» What to work on:
The whole listing that follows should be printed again, unchanged.

» Material provided:
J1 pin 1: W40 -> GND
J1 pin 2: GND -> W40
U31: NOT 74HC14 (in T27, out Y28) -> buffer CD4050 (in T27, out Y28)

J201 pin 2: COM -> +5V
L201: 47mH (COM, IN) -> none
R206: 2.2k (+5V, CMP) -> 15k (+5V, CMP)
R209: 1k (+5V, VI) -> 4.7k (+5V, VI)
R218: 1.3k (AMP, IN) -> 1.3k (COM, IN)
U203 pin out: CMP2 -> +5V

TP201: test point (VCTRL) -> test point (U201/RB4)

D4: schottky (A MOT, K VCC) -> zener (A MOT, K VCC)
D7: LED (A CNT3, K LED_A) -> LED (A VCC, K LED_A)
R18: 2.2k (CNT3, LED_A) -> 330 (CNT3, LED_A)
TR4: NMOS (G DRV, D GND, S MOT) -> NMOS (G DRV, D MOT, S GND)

» Response area:
J1 pin 1: W40 -> GND
J1 pin 2: GND -> W40
U31: NOT 74HC14 (in T27, out Y28) -> buffer CD4050 (in T27, out Y28)

J201 pin 2: COM -> +5V
L201: 47mH (COM, IN) -> none
R206: 2.2k (+5V, CMP) -> 15k (+5V, CMP)
R209: 1k (+5V, VI) -> 4.7k (+5V, VI)
R218: 1.3k (AMP, IN) -> 1.3k (COM, IN)
U203 pin out: CMP2 -> +5V

TP201: test point (VCTRL) -> test point (U201/RB4)

D4: schottky (A MOT, K VCC) -> zener (A MOT, K VCC)
D7: LED (A CNT3, K LED_A) -> LED (A VCC, K LED_A)
R18: 2.2k (CNT3, LED_A) -> 330 (CNT3, LED_A)
TR4: NMOS (G DRV, D GND, S MOT) -> NMOS (G DRV, D MOT, S GND)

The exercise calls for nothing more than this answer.